(Dataset entries)
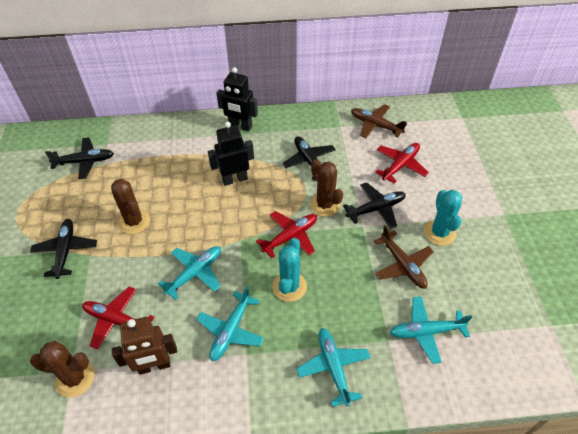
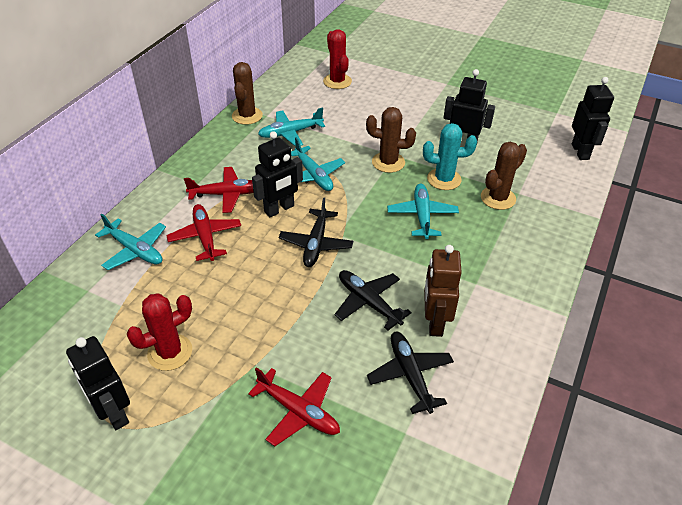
black plane: 4 -> 3
black robot: 2 -> 4
brown plane: 2 -> 0
red cactus: 0 -> 2
turquoise cactus: 2 -> 1

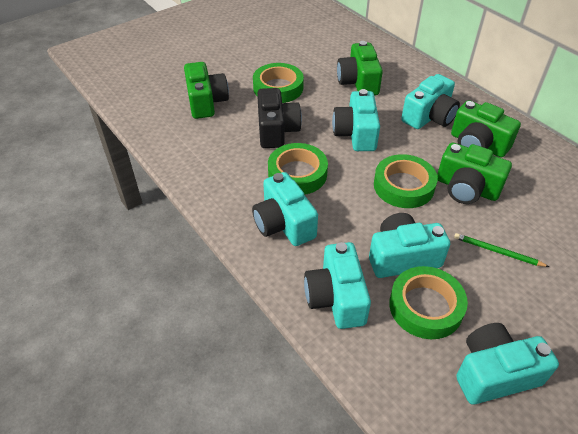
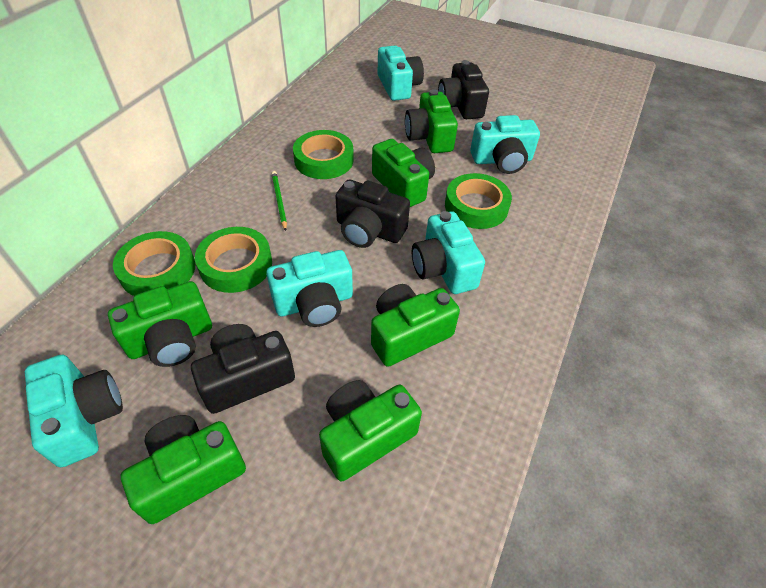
black camera: 1 -> 3
green camera: 4 -> 6
turquoise camera: 6 -> 5

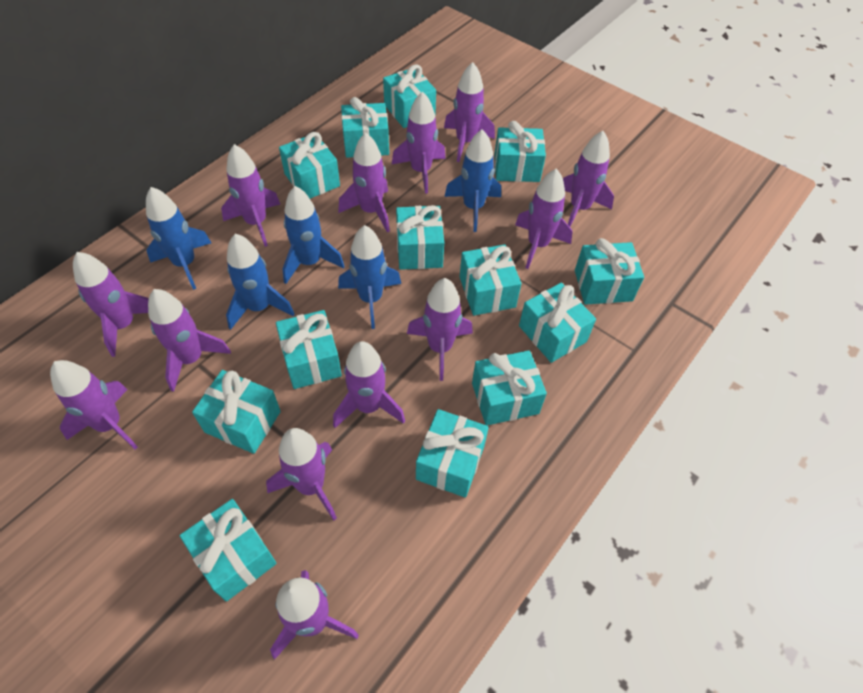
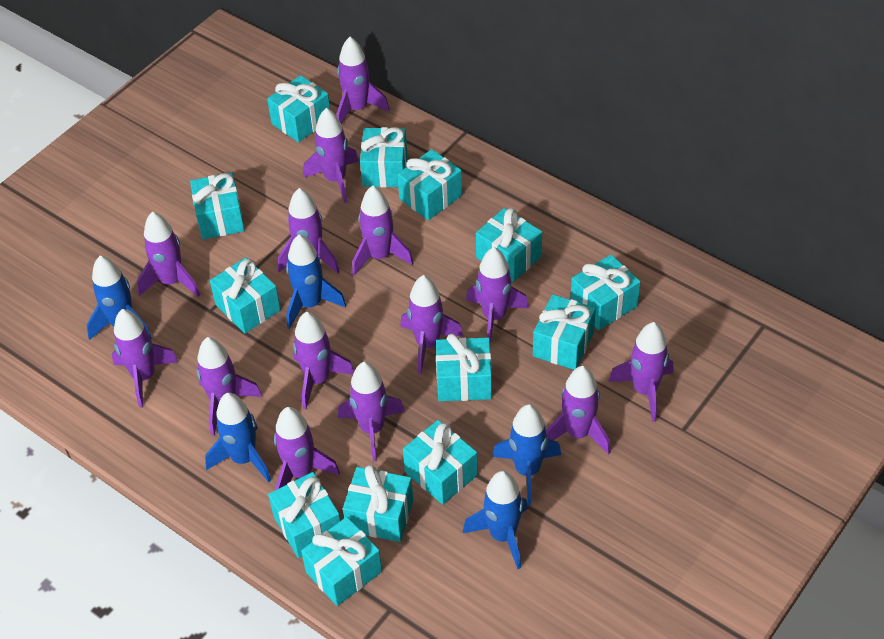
purple rocket: 13 -> 14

## To do
Quote, word for word and nothing more, every line from the line with "green camera: 4 -> 6" to the end of the entries, including both ends; skip any pictures.

## Response
green camera: 4 -> 6
turquoise camera: 6 -> 5

purple rocket: 13 -> 14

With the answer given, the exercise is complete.